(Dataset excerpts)
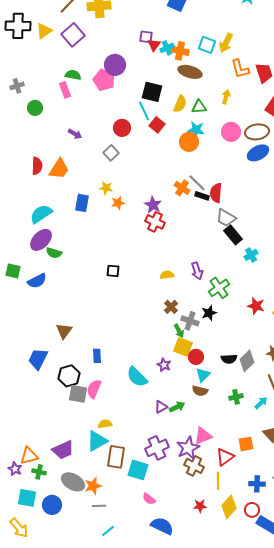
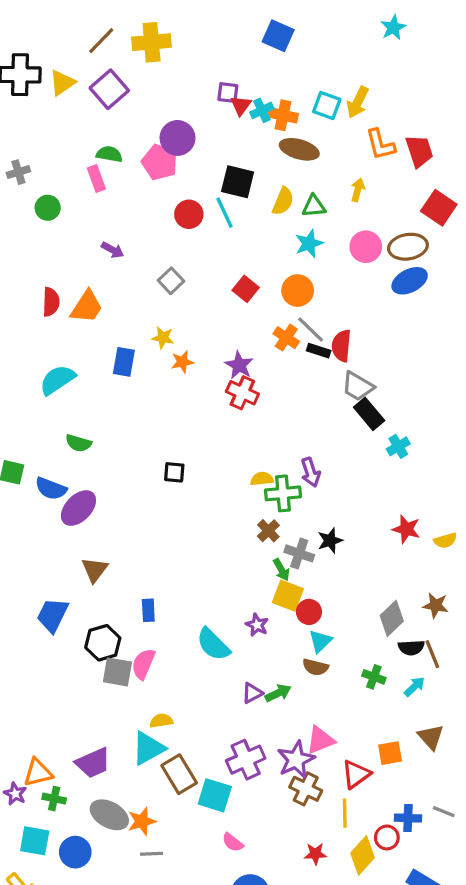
red square: (157, 125) -> (246, 289), moved
red circle: (122, 128) -> (189, 214), moved
cyan star: (196, 130) -> (309, 243), turned -30
orange circle: (189, 142) -> (298, 291), moved
purple ellipse: (41, 240) -> (78, 508), moved
blue semicircle: (37, 281) -> (51, 489), turned 48
green cross: (219, 288) -> (283, 493), moved, turned 30
black semicircle: (229, 359) -> (411, 648), moved
green cross: (236, 397) -> (374, 677), turned 32
brown rectangle: (116, 457) -> (179, 774), turned -40
red circle: (252, 510) -> (387, 838), moved

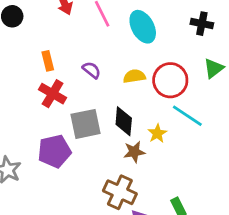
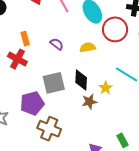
red circle: (170, 80) -> (115, 29), moved
red cross: (53, 94) -> (17, 59), moved
brown cross: (120, 192) -> (49, 129), moved

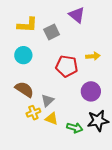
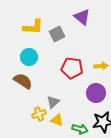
yellow arrow: (93, 56) -> (101, 66), moved
brown semicircle: (24, 89) -> (23, 81), moved

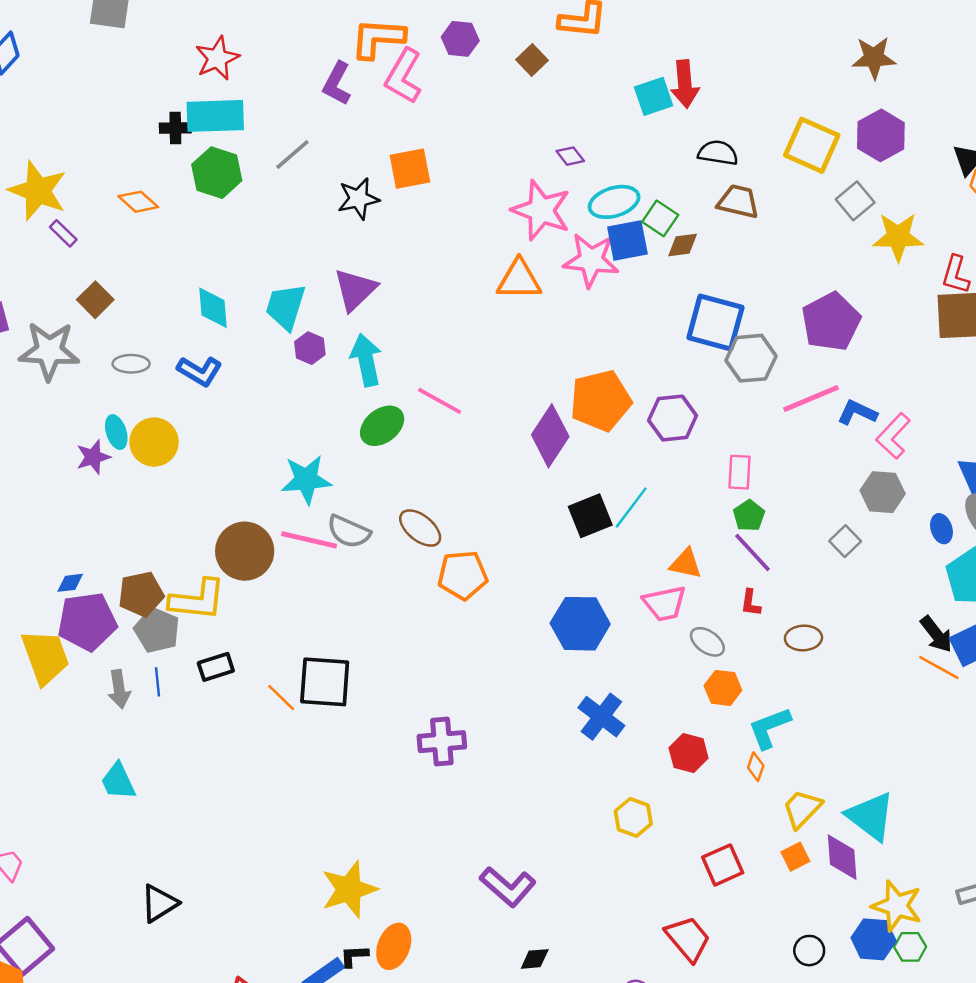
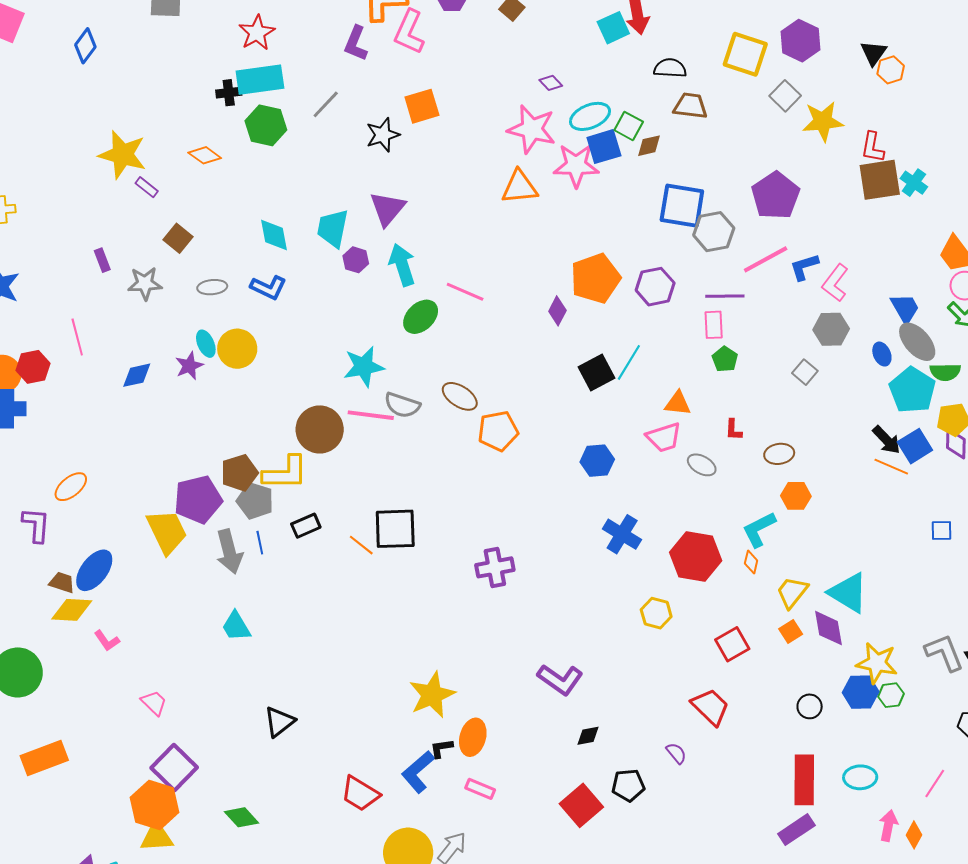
gray star: (49, 351) -> (145, 283), size x0.7
blue L-shape: (857, 412) -> (804, 267), turned -36
purple diamond: (550, 436) -> (557, 311), size x0.6
purple line: (752, 553) -> (725, 296), moved, turned -42
blue diamond: (70, 583) -> (137, 375), moved, size x1.4
blue hexagon: (580, 624) -> (597, 461), size x0.7
orange hexagon: (723, 688) -> (796, 496), moved
gray arrow: (119, 689) -> (229, 552), size x1.4
red hexagon: (689, 753) -> (696, 556), size x1.6

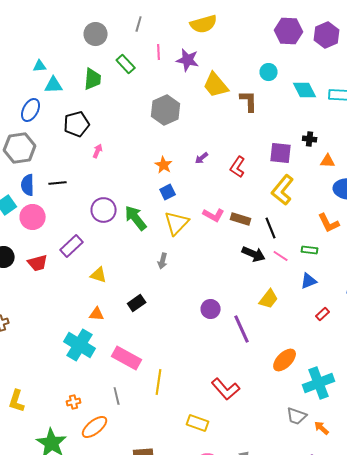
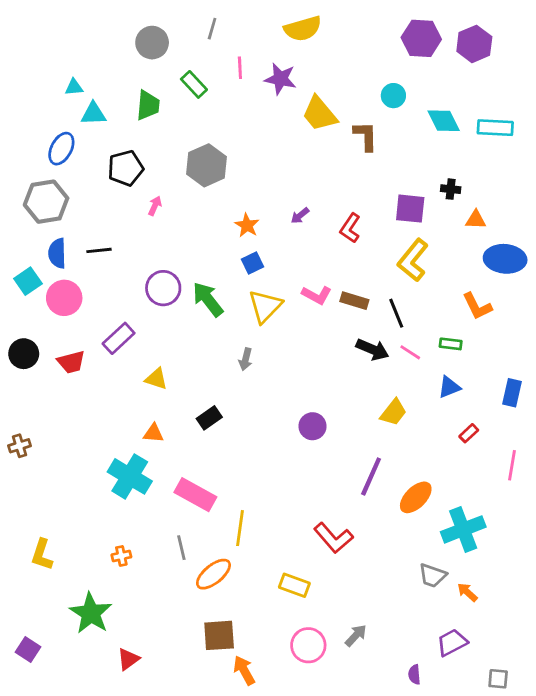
gray hexagon: (166, 110) -> (206, 165), moved
purple line: (242, 329) -> (371, 476), moved, turned 48
orange ellipse: (95, 427) -> (213, 574), moved

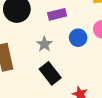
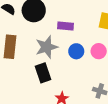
gray star: (44, 44) -> (47, 47), size x1.6

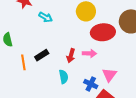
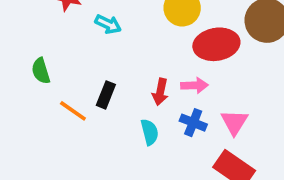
black rectangle: (42, 55) -> (106, 95), turned -32
orange line: (23, 62) -> (73, 111), turned -42
blue cross: (91, 84) -> (193, 123), moved

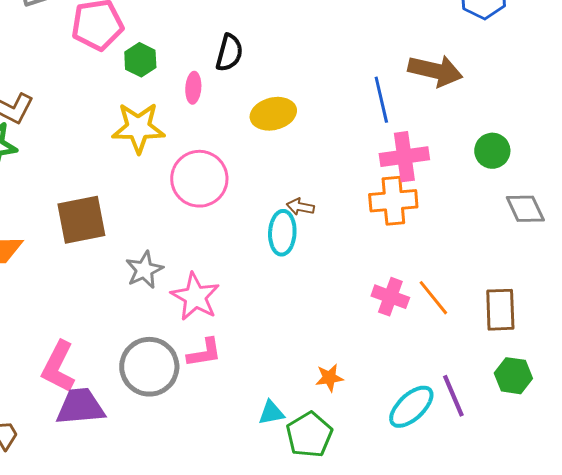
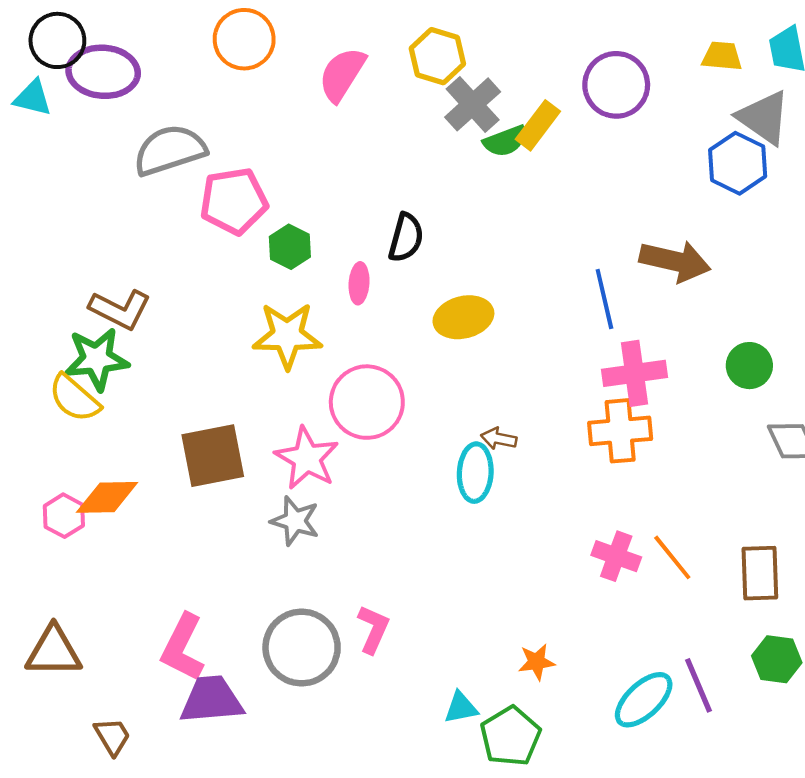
gray star: (144, 270) -> (295, 521), turned -30
pink star: (195, 297) -> (307, 458), moved
pink L-shape: (204, 353) -> (373, 629), turned -57

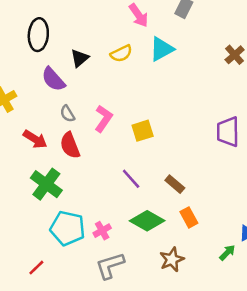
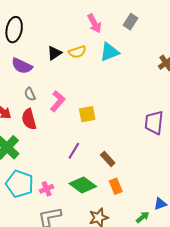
black triangle: (80, 58) -> (54, 53), moved
purple semicircle: (53, 79) -> (22, 66), turned -30
purple line: (131, 179) -> (74, 151), turned 66

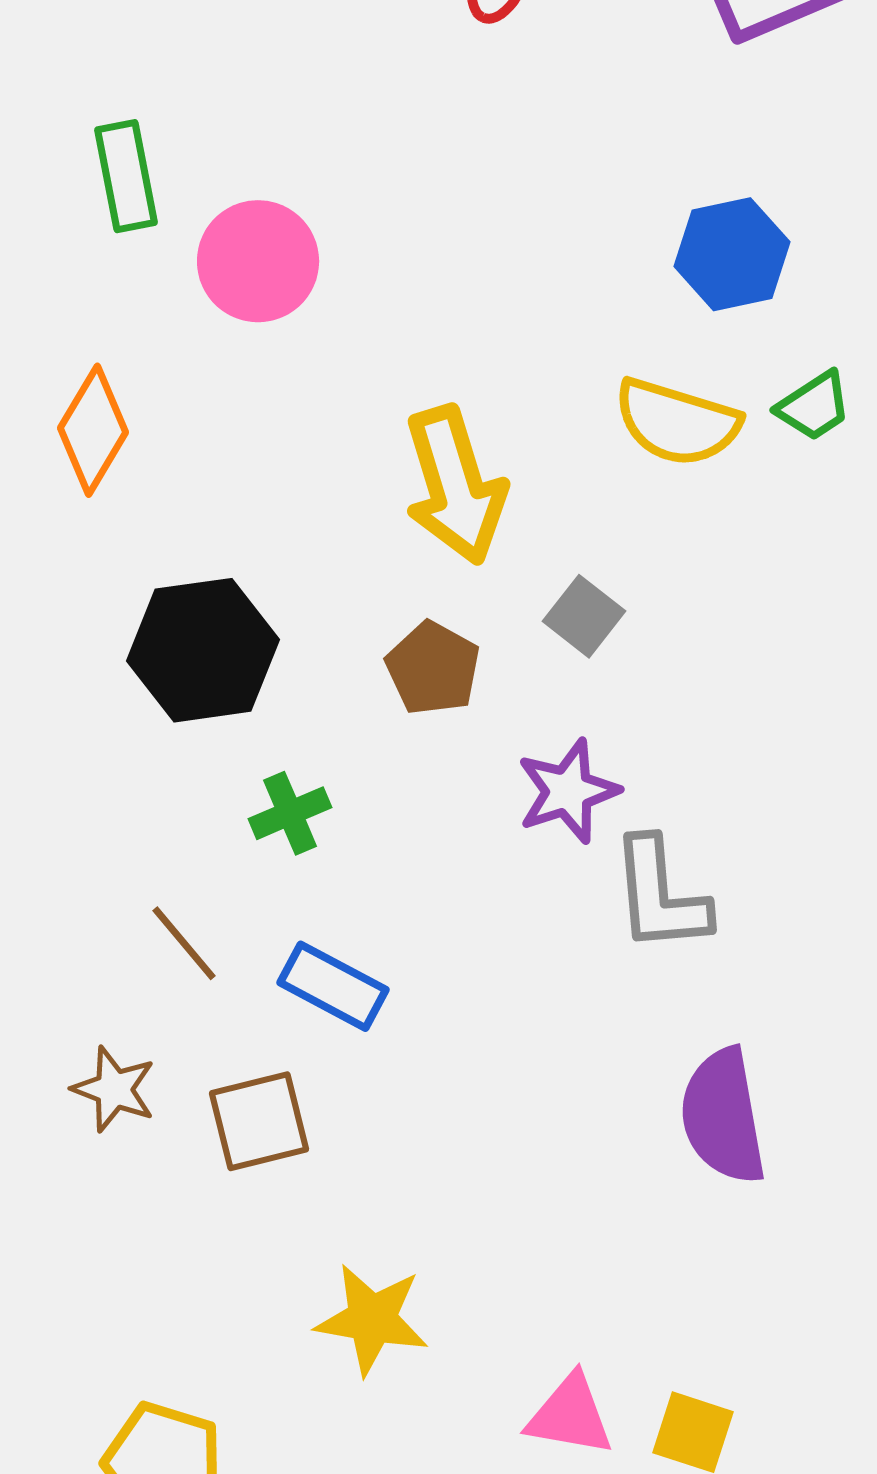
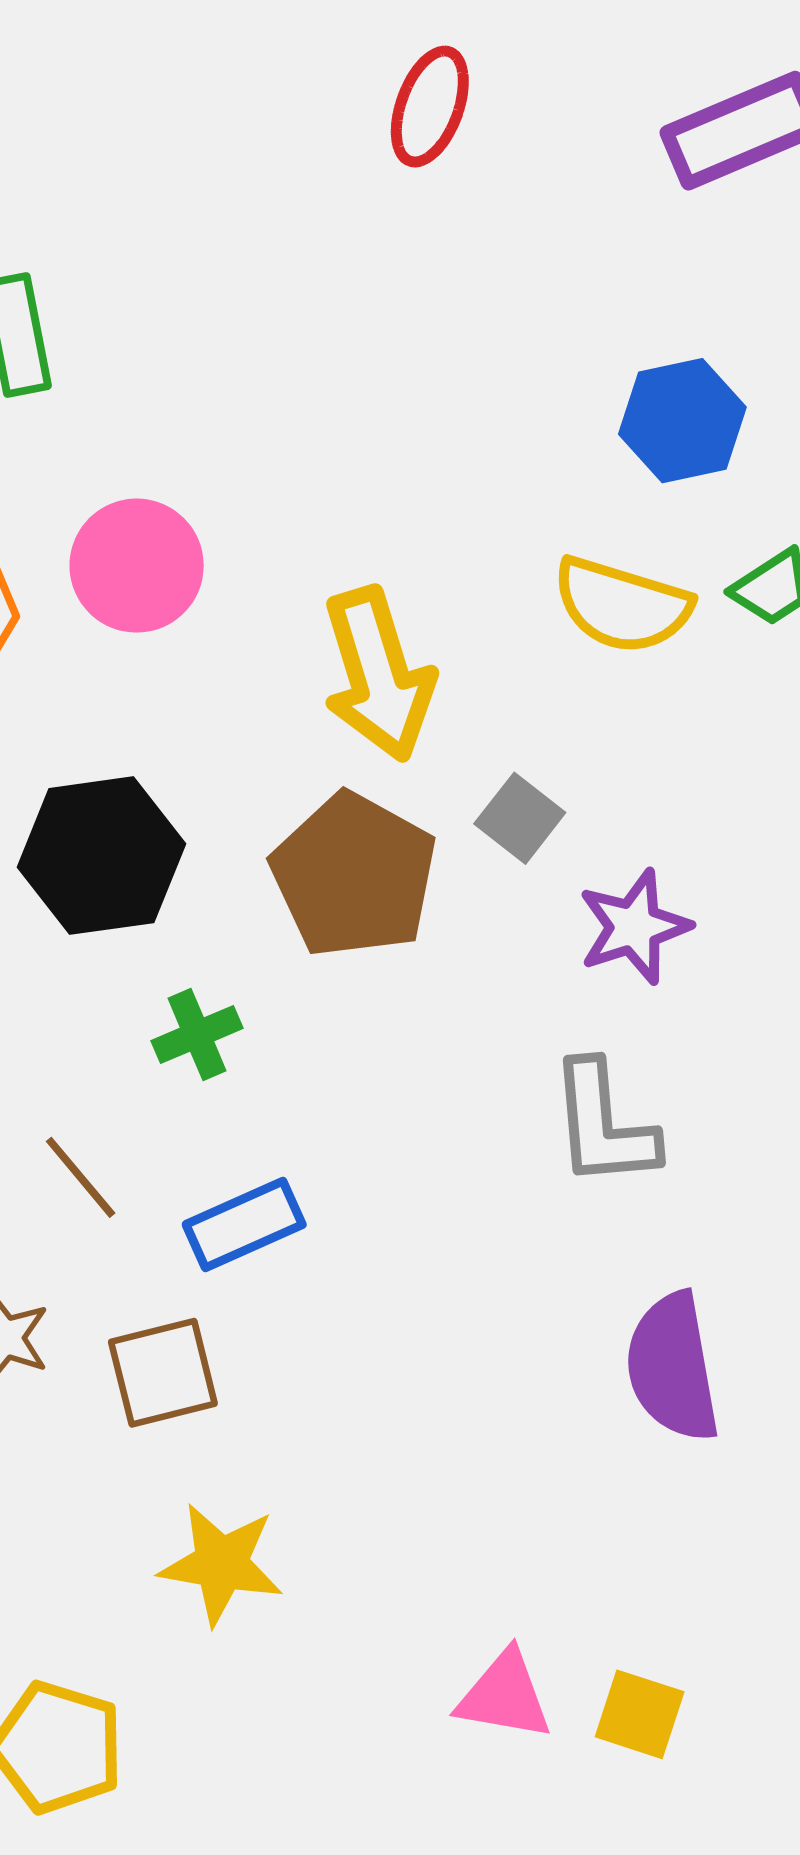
pink circle: (258, 261) -> (137, 566), moved
brown pentagon: (433, 668) -> (354, 875), size x1.6
purple star: (568, 791) -> (634, 927), moved
blue rectangle: (333, 986) -> (244, 1224), turned -52
yellow star: (372, 1319) -> (221, 1564), moved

Exercise details
Could you copy each line above exactly as written, minus any pictures?

Response to the exercise
red square: (157, 125) -> (246, 289), moved
red circle: (122, 128) -> (189, 214), moved
cyan star: (196, 130) -> (309, 243), turned -30
orange circle: (189, 142) -> (298, 291), moved
purple ellipse: (41, 240) -> (78, 508), moved
blue semicircle: (37, 281) -> (51, 489), turned 48
green cross: (219, 288) -> (283, 493), moved, turned 30
black semicircle: (229, 359) -> (411, 648), moved
green cross: (236, 397) -> (374, 677), turned 32
brown rectangle: (116, 457) -> (179, 774), turned -40
red circle: (252, 510) -> (387, 838), moved

red circle: (170, 80) -> (115, 29), moved
red cross: (53, 94) -> (17, 59), moved
brown cross: (120, 192) -> (49, 129), moved

yellow arrow: (93, 56) -> (101, 66), moved
brown semicircle: (24, 89) -> (23, 81), moved

gray star: (49, 351) -> (145, 283), size x0.7
blue L-shape: (857, 412) -> (804, 267), turned -36
purple diamond: (550, 436) -> (557, 311), size x0.6
purple line: (752, 553) -> (725, 296), moved, turned -42
blue diamond: (70, 583) -> (137, 375), moved, size x1.4
blue hexagon: (580, 624) -> (597, 461), size x0.7
orange hexagon: (723, 688) -> (796, 496), moved
gray arrow: (119, 689) -> (229, 552), size x1.4
red hexagon: (689, 753) -> (696, 556), size x1.6

gray hexagon: (166, 110) -> (206, 165), moved
purple line: (242, 329) -> (371, 476), moved, turned 48
orange ellipse: (95, 427) -> (213, 574), moved

gray star: (44, 44) -> (47, 47), size x1.6

black rectangle: (42, 55) -> (106, 95), turned -32
orange line: (23, 62) -> (73, 111), turned -42
blue cross: (91, 84) -> (193, 123), moved

gray star: (144, 270) -> (295, 521), turned -30
pink star: (195, 297) -> (307, 458), moved
pink L-shape: (204, 353) -> (373, 629), turned -57

black triangle: (80, 58) -> (54, 53), moved
purple semicircle: (53, 79) -> (22, 66), turned -30
purple line: (131, 179) -> (74, 151), turned 66

pink circle: (258, 261) -> (137, 566), moved
brown pentagon: (433, 668) -> (354, 875), size x1.6
purple star: (568, 791) -> (634, 927), moved
blue rectangle: (333, 986) -> (244, 1224), turned -52
yellow star: (372, 1319) -> (221, 1564), moved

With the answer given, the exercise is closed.